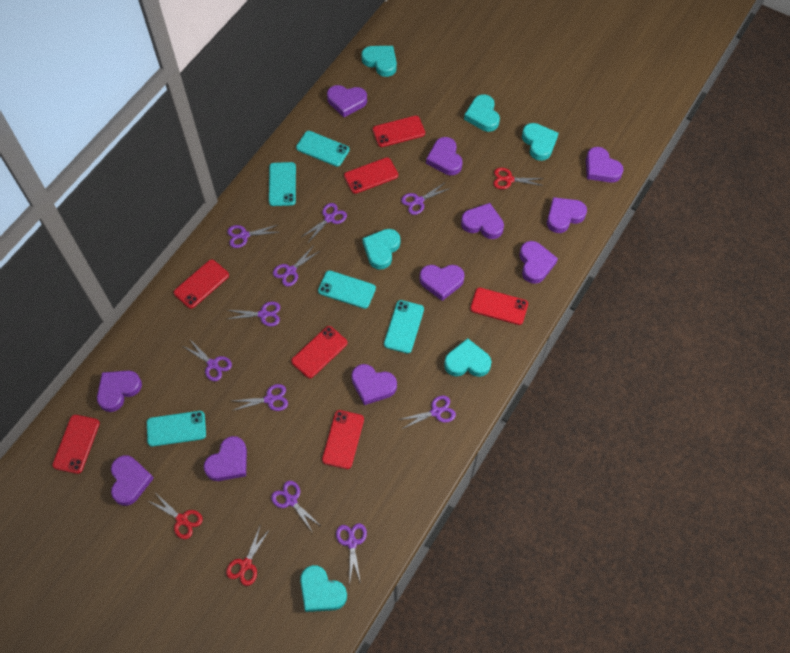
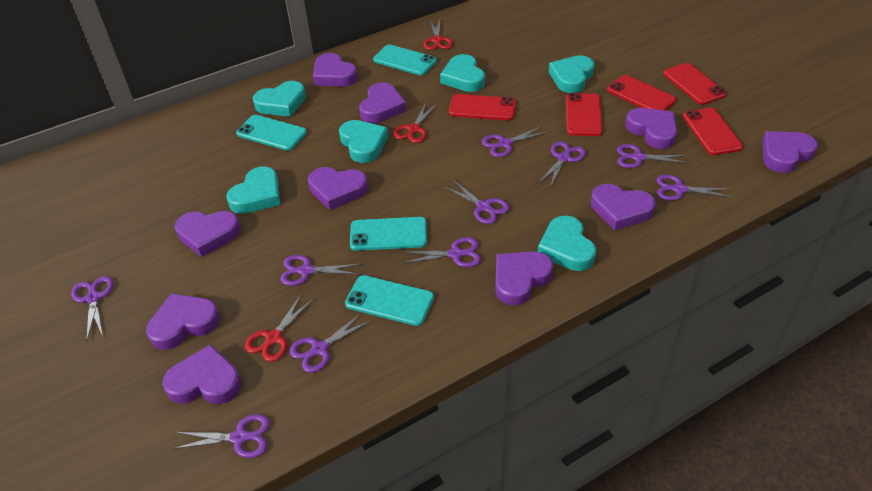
purple heart: 11 -> 10
red phone: 7 -> 5
turquoise phone: 5 -> 4

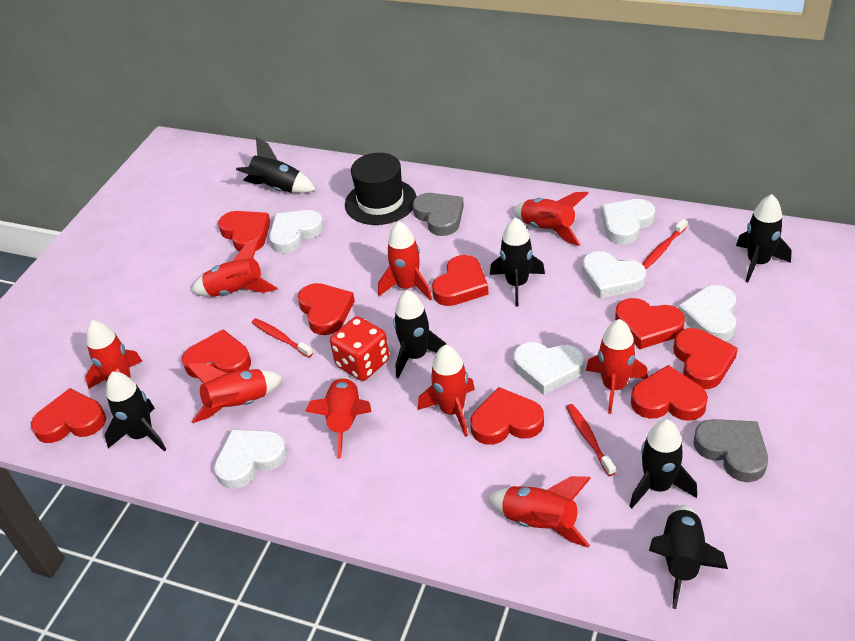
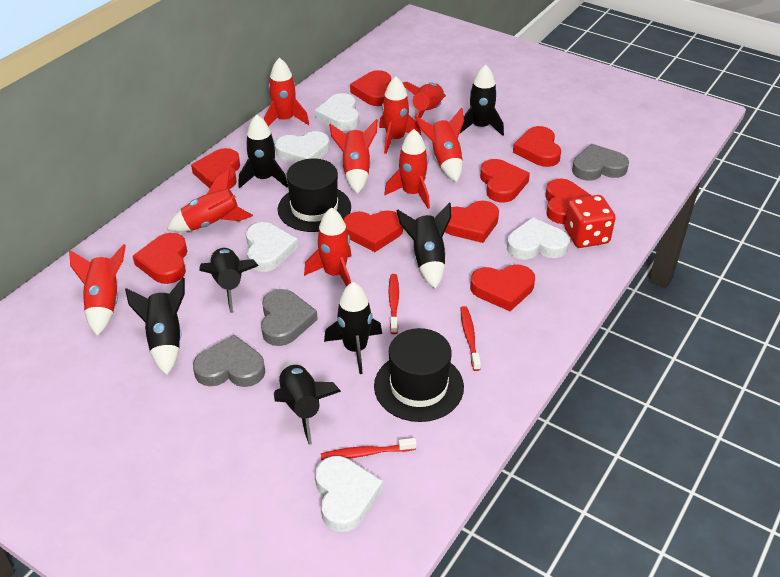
black hat: 1 -> 2
grey heart: 2 -> 3
white heart: 6 -> 5

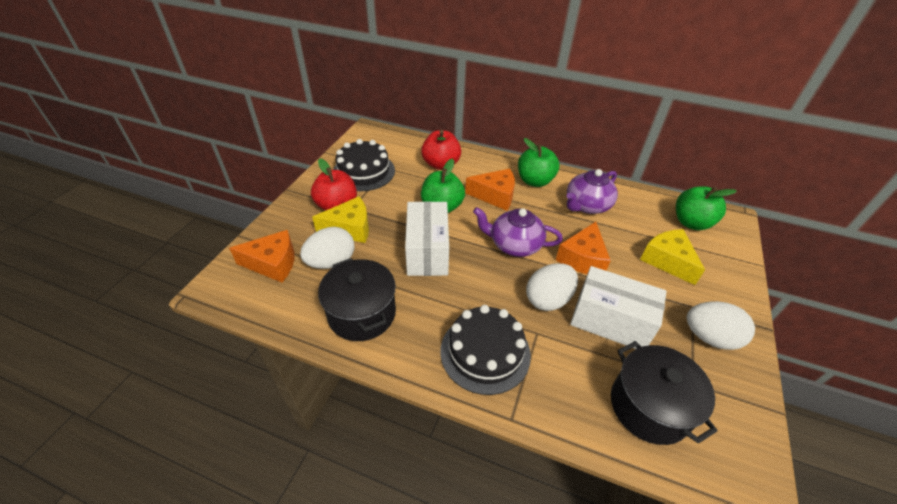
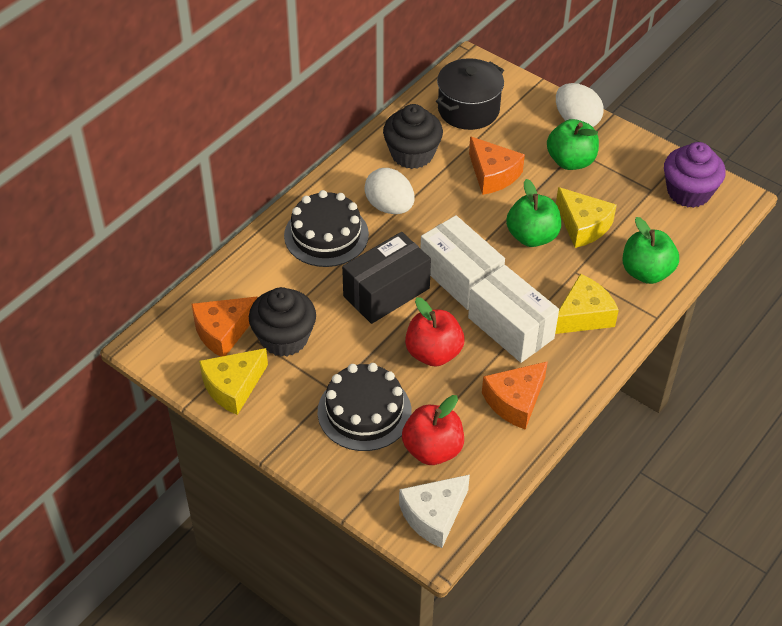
black box: 0 -> 1
black cupcake: 0 -> 2
black pot: 2 -> 1
purple cupcake: 0 -> 1
purple teapot: 2 -> 0
white cheese: 0 -> 1
white egg: 3 -> 2
yellow cheese: 2 -> 3

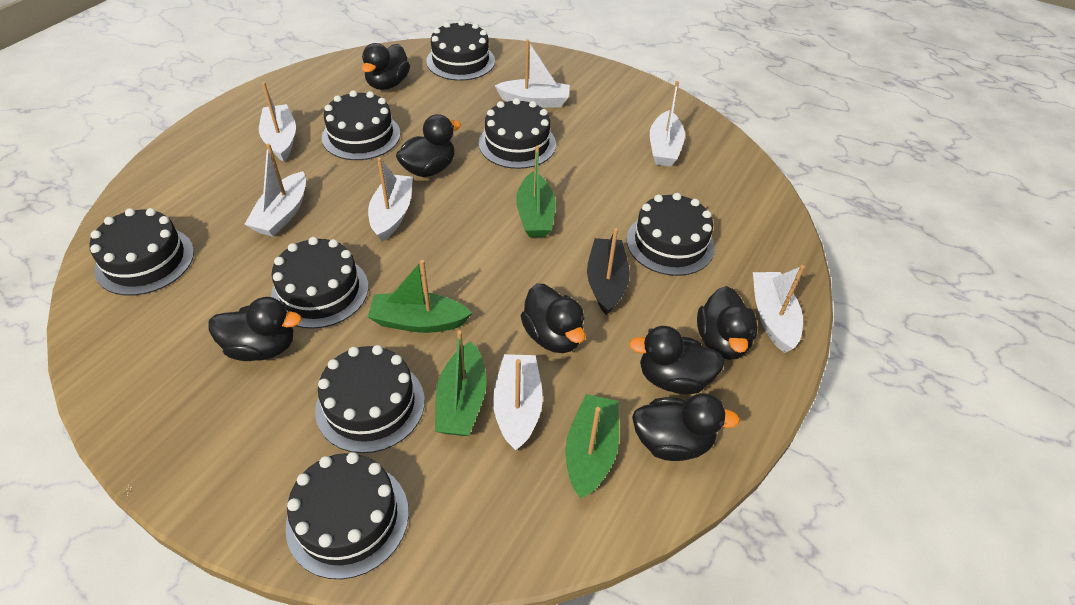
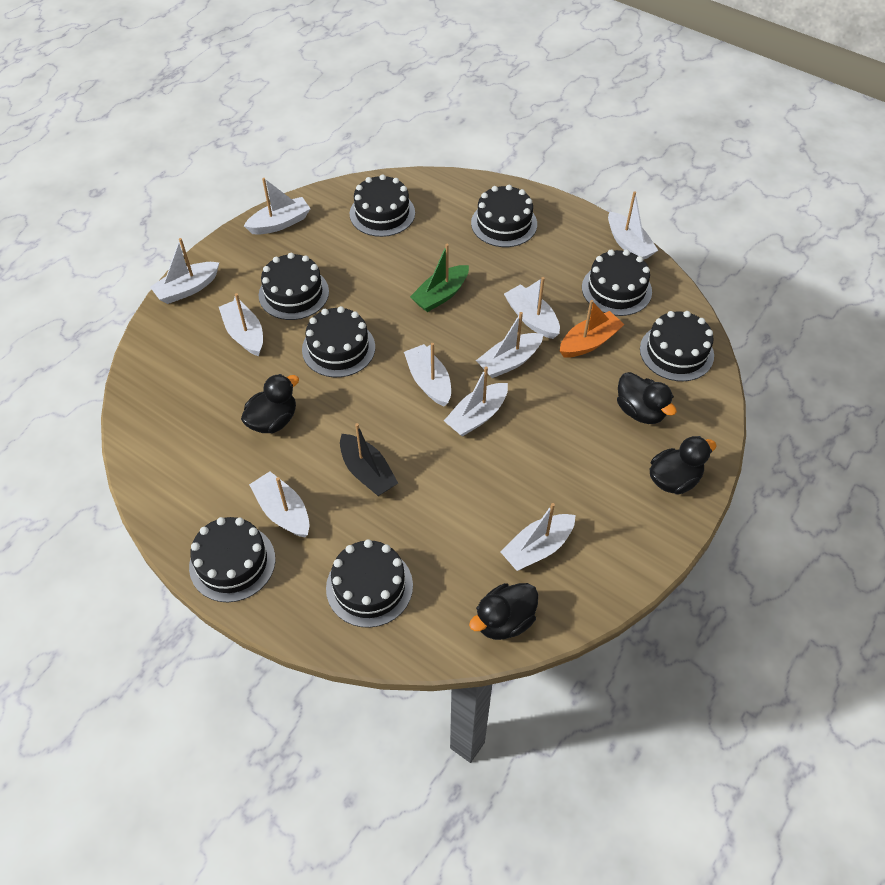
black duck: 7 -> 4
green boat: 4 -> 1
orange boat: 0 -> 1
white boat: 7 -> 10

════════════════

▶ **Work to be completed**
Output the lines above in full and exactly. Leave out every picture.

▶ **Finished task**
purple heart: 11 -> 10
red phone: 7 -> 5
turquoise phone: 5 -> 4

black hat: 1 -> 2
grey heart: 2 -> 3
white heart: 6 -> 5

black box: 0 -> 1
black cupcake: 0 -> 2
black pot: 2 -> 1
purple cupcake: 0 -> 1
purple teapot: 2 -> 0
white cheese: 0 -> 1
white egg: 3 -> 2
yellow cheese: 2 -> 3

black duck: 7 -> 4
green boat: 4 -> 1
orange boat: 0 -> 1
white boat: 7 -> 10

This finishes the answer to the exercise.